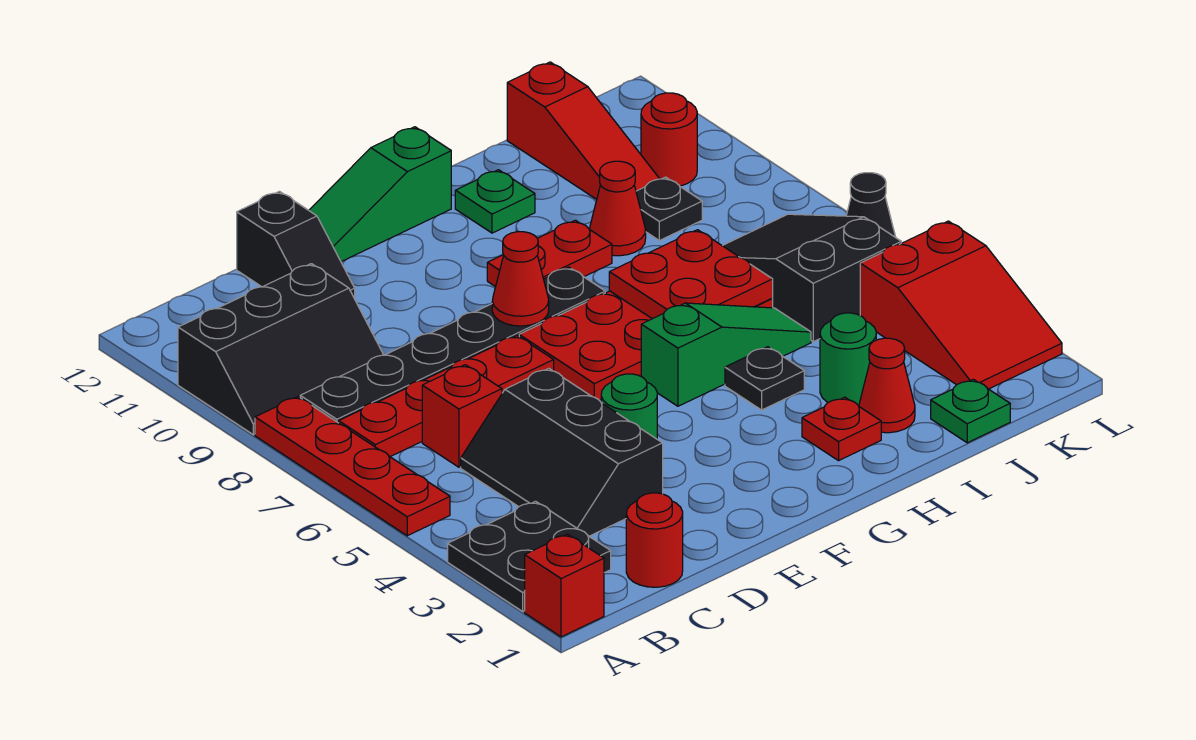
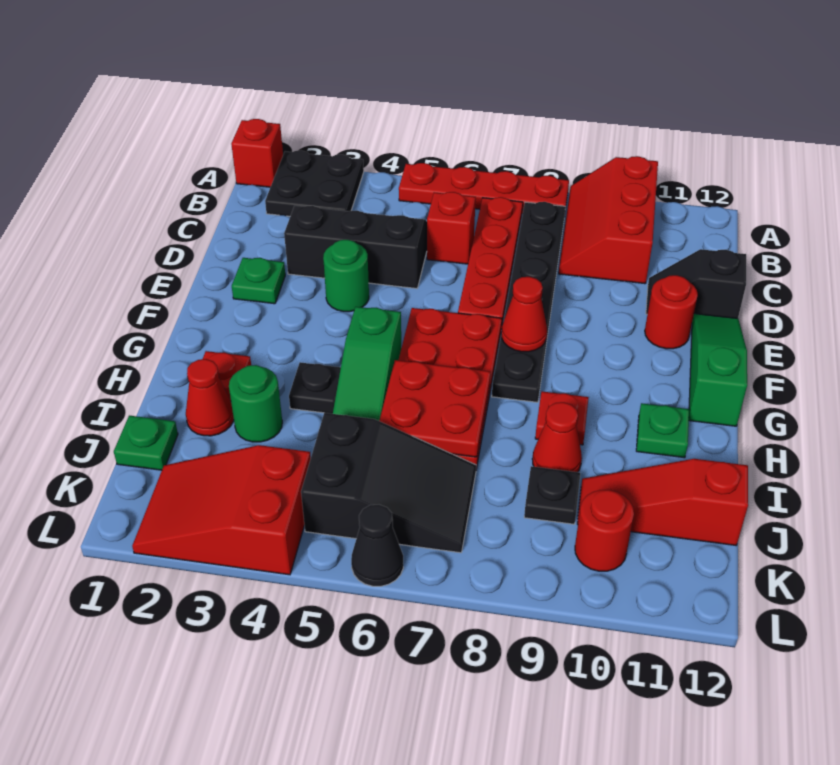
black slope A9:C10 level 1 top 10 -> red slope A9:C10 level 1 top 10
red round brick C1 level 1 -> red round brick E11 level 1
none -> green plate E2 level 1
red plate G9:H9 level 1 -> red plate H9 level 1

■ What the task asks ■
In the listing above, find the line containing "red round brick C1", then reproduce it and each line after it through the end, exactly and with nothing added.

■ Response area ■
red round brick C1 level 1 -> red round brick E11 level 1
none -> green plate E2 level 1
red plate G9:H9 level 1 -> red plate H9 level 1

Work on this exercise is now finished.